In the entries that follow, find the word "lime" and report each line it is on.

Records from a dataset
_ _ _ _ _

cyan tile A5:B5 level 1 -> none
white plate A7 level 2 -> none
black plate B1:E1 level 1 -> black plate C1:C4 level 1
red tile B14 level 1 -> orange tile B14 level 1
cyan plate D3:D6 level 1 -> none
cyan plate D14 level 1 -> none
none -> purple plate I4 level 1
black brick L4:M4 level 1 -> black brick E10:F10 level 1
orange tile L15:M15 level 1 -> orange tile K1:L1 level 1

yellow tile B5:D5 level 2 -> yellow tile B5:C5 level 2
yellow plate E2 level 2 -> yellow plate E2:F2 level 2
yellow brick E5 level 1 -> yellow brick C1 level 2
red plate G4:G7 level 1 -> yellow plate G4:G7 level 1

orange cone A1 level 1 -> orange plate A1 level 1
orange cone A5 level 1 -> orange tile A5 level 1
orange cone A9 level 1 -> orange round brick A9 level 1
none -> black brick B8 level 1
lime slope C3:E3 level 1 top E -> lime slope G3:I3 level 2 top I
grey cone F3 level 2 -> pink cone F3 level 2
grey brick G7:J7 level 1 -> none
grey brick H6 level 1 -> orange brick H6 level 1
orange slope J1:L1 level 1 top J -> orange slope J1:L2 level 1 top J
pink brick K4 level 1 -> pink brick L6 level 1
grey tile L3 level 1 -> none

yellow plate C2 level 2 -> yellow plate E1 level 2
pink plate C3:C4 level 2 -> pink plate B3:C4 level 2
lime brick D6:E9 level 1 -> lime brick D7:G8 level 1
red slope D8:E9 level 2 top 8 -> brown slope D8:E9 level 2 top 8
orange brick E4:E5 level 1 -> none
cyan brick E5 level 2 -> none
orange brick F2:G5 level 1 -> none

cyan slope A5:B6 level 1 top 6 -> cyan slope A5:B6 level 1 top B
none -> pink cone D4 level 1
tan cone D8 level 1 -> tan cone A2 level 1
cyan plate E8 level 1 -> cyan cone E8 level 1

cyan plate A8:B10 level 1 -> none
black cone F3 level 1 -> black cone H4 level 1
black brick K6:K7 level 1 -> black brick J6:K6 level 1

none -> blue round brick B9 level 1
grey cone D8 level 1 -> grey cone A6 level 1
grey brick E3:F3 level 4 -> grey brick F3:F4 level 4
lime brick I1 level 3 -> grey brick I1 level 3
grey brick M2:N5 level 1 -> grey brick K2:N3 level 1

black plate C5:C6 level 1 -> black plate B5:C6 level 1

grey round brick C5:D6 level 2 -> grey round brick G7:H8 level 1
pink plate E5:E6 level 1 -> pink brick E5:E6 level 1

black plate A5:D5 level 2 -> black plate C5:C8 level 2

_ _ _ _ _

> **ANSWER FOR THIS EXERCISE**:
lime slope C3:E3 level 1 top E -> lime slope G3:I3 level 2 top I
lime brick D6:E9 level 1 -> lime brick D7:G8 level 1
lime brick I1 level 3 -> grey brick I1 level 3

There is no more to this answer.